WORK TASK.
Repeat exactly the lines of the listing from the line containing "J1 pin 2: CMP2 -> GND" through its last line, and nothing beyond them.

SOURCE DATA.
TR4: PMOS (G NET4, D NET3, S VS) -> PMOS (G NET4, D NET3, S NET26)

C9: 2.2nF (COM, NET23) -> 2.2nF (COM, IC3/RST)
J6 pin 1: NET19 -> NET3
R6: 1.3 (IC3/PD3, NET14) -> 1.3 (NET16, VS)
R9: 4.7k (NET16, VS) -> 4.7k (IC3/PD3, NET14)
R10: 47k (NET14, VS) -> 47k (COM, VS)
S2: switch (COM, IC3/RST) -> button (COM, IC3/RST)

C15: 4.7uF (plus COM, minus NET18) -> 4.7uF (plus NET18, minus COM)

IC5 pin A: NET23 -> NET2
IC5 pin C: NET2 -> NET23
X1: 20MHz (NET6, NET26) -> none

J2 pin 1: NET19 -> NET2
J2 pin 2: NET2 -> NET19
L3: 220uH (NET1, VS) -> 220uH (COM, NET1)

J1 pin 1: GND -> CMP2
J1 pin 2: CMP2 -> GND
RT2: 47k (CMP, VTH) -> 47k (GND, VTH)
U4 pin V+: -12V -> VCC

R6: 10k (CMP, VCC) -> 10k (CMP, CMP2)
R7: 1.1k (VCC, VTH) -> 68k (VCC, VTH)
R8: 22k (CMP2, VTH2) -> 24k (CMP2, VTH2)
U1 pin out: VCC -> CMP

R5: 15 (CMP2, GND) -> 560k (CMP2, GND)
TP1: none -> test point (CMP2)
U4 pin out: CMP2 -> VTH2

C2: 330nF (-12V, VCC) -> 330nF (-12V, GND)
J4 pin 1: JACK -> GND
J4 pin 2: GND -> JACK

TASK OUTPUT.
J1 pin 2: CMP2 -> GND
RT2: 47k (CMP, VTH) -> 47k (GND, VTH)
U4 pin V+: -12V -> VCC

R6: 10k (CMP, VCC) -> 10k (CMP, CMP2)
R7: 1.1k (VCC, VTH) -> 68k (VCC, VTH)
R8: 22k (CMP2, VTH2) -> 24k (CMP2, VTH2)
U1 pin out: VCC -> CMP

R5: 15 (CMP2, GND) -> 560k (CMP2, GND)
TP1: none -> test point (CMP2)
U4 pin out: CMP2 -> VTH2

C2: 330nF (-12V, VCC) -> 330nF (-12V, GND)
J4 pin 1: JACK -> GND
J4 pin 2: GND -> JACK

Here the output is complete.